··· EXTRACTED DATA

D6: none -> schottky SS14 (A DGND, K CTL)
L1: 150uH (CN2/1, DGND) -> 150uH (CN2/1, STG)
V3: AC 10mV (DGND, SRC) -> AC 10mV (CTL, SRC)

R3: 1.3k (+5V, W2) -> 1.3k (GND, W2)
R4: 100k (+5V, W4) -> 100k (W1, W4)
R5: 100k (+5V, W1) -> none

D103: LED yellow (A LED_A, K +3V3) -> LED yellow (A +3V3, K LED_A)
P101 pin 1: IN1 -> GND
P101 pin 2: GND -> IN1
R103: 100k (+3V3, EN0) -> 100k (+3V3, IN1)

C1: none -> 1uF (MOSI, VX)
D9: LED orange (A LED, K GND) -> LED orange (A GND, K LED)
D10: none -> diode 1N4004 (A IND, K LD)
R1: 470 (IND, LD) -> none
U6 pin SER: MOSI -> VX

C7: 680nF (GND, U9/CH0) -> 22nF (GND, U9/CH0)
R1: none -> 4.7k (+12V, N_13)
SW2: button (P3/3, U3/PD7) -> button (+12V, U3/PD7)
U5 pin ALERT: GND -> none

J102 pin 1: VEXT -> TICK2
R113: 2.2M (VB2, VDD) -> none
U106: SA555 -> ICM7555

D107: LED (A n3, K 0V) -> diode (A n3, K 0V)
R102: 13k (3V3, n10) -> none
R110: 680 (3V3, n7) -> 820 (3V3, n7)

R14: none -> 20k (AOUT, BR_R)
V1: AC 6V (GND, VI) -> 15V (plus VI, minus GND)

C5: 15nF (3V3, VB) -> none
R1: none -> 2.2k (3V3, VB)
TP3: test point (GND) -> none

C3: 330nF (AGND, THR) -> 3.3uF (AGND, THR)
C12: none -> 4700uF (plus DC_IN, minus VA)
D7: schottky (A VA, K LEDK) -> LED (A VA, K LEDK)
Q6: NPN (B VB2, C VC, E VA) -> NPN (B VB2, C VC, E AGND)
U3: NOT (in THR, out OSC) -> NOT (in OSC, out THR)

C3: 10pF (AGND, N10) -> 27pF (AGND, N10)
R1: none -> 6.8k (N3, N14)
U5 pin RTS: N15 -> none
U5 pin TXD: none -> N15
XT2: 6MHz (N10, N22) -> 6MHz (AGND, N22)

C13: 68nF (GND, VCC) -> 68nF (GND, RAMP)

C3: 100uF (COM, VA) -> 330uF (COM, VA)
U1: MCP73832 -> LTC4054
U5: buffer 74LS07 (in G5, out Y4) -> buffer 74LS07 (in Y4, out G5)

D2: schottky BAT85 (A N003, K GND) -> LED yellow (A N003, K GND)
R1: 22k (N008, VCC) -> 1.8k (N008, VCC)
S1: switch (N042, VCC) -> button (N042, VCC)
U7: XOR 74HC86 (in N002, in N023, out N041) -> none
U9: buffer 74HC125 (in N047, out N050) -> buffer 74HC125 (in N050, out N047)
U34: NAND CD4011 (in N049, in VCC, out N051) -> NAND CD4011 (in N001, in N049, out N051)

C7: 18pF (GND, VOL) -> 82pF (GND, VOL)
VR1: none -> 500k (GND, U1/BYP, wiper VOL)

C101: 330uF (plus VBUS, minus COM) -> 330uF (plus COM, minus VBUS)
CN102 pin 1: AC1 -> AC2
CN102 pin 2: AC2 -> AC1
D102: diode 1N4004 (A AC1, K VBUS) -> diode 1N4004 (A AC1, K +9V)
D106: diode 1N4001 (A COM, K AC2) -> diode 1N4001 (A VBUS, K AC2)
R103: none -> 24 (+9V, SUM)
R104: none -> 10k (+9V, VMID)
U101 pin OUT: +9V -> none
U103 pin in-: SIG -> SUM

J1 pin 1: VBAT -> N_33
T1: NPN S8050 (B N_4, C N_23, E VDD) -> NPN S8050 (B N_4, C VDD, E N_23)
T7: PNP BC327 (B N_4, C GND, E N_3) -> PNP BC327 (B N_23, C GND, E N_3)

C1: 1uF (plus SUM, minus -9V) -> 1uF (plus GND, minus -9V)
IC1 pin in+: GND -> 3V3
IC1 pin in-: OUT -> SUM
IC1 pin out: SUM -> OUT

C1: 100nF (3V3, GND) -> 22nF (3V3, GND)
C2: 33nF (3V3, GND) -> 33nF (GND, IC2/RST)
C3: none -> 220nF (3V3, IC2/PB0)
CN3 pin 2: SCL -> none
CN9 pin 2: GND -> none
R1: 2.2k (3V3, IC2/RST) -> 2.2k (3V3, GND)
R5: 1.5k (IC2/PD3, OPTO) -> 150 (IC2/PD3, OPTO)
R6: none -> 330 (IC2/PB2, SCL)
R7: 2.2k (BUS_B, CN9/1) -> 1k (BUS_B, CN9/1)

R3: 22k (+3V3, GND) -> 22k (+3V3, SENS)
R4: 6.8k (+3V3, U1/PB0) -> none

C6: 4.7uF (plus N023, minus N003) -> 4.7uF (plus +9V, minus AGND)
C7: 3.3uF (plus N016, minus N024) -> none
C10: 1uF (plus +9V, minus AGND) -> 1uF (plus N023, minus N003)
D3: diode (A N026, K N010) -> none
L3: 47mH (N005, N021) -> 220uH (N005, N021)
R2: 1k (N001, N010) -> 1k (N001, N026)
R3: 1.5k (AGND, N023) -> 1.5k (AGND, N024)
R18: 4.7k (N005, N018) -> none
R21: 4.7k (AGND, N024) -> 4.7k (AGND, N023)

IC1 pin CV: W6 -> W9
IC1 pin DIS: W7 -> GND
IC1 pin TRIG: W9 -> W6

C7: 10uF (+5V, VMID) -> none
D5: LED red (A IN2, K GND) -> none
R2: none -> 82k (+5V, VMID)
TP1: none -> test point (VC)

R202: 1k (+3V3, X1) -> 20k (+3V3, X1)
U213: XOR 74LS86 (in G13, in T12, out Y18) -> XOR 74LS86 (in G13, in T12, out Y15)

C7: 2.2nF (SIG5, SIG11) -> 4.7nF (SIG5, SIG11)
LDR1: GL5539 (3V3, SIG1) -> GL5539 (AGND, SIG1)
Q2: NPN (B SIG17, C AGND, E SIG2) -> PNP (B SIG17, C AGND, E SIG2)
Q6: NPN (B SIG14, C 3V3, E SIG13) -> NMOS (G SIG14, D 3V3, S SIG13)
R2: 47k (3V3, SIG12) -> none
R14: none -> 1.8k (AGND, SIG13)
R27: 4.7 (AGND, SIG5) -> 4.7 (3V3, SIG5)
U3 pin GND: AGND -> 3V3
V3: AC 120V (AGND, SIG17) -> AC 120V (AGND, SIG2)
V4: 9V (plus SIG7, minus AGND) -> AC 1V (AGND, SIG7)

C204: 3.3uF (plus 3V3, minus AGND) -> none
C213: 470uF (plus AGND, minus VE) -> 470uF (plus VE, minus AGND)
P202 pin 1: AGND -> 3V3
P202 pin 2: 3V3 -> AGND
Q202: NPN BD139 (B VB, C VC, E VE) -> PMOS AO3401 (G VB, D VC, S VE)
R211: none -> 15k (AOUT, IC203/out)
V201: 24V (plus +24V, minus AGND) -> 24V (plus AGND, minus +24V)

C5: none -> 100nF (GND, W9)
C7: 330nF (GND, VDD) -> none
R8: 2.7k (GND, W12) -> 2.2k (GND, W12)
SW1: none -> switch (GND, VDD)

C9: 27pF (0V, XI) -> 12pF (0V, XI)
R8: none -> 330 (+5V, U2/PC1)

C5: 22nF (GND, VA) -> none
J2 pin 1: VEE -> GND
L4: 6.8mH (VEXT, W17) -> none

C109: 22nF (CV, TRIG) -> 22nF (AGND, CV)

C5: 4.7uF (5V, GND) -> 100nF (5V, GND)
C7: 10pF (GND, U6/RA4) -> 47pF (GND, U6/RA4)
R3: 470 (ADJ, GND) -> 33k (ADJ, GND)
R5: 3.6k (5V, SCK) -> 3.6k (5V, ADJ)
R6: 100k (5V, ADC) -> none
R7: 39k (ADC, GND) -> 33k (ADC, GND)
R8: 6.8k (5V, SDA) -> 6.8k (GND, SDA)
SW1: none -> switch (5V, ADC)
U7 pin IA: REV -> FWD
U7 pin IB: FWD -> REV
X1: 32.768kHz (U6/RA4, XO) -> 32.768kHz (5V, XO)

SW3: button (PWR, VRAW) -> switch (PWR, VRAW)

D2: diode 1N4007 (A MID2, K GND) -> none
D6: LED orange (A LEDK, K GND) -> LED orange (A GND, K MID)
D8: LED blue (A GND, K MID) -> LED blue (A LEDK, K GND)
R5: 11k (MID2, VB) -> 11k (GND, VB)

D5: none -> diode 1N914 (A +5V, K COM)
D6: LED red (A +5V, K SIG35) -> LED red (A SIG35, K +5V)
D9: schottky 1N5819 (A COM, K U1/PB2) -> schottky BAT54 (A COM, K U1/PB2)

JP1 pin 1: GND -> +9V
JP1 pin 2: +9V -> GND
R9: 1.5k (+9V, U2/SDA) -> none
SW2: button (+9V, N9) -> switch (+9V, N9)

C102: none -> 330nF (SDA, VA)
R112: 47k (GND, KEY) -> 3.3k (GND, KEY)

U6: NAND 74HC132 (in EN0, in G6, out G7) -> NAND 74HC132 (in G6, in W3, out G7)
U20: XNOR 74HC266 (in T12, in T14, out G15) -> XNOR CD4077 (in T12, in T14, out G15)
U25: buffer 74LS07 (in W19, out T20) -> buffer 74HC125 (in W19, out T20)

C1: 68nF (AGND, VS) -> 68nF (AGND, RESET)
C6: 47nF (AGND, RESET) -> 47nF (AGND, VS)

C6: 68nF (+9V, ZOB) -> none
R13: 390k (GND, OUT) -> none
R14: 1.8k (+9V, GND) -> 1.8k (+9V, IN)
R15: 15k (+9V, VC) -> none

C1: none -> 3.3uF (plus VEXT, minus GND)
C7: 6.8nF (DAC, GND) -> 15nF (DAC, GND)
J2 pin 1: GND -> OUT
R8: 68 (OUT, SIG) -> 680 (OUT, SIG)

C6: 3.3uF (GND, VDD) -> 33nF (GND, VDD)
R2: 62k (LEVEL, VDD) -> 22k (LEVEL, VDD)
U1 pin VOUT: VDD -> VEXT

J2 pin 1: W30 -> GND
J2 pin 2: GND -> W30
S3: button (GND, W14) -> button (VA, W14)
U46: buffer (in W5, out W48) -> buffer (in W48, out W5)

······

> **AIM OF THE EXERCISE**: Among the lines above, find the one with "CN102 pin 1: AC1 -> AC2" and the one with "IC1 pin CV: W6 -> W9". Quote both and everything between them, exactly.

> **REPLY**:
CN102 pin 1: AC1 -> AC2
CN102 pin 2: AC2 -> AC1
D102: diode 1N4004 (A AC1, K VBUS) -> diode 1N4004 (A AC1, K +9V)
D106: diode 1N4001 (A COM, K AC2) -> diode 1N4001 (A VBUS, K AC2)
R103: none -> 24 (+9V, SUM)
R104: none -> 10k (+9V, VMID)
U101 pin OUT: +9V -> none
U103 pin in-: SIG -> SUM

J1 pin 1: VBAT -> N_33
T1: NPN S8050 (B N_4, C N_23, E VDD) -> NPN S8050 (B N_4, C VDD, E N_23)
T7: PNP BC327 (B N_4, C GND, E N_3) -> PNP BC327 (B N_23, C GND, E N_3)

C1: 1uF (plus SUM, minus -9V) -> 1uF (plus GND, minus -9V)
IC1 pin in+: GND -> 3V3
IC1 pin in-: OUT -> SUM
IC1 pin out: SUM -> OUT

C1: 100nF (3V3, GND) -> 22nF (3V3, GND)
C2: 33nF (3V3, GND) -> 33nF (GND, IC2/RST)
C3: none -> 220nF (3V3, IC2/PB0)
CN3 pin 2: SCL -> none
CN9 pin 2: GND -> none
R1: 2.2k (3V3, IC2/RST) -> 2.2k (3V3, GND)
R5: 1.5k (IC2/PD3, OPTO) -> 150 (IC2/PD3, OPTO)
R6: none -> 330 (IC2/PB2, SCL)
R7: 2.2k (BUS_B, CN9/1) -> 1k (BUS_B, CN9/1)

R3: 22k (+3V3, GND) -> 22k (+3V3, SENS)
R4: 6.8k (+3V3, U1/PB0) -> none

C6: 4.7uF (plus N023, minus N003) -> 4.7uF (plus +9V, minus AGND)
C7: 3.3uF (plus N016, minus N024) -> none
C10: 1uF (plus +9V, minus AGND) -> 1uF (plus N023, minus N003)
D3: diode (A N026, K N010) -> none
L3: 47mH (N005, N021) -> 220uH (N005, N021)
R2: 1k (N001, N010) -> 1k (N001, N026)
R3: 1.5k (AGND, N023) -> 1.5k (AGND, N024)
R18: 4.7k (N005, N018) -> none
R21: 4.7k (AGND, N024) -> 4.7k (AGND, N023)

IC1 pin CV: W6 -> W9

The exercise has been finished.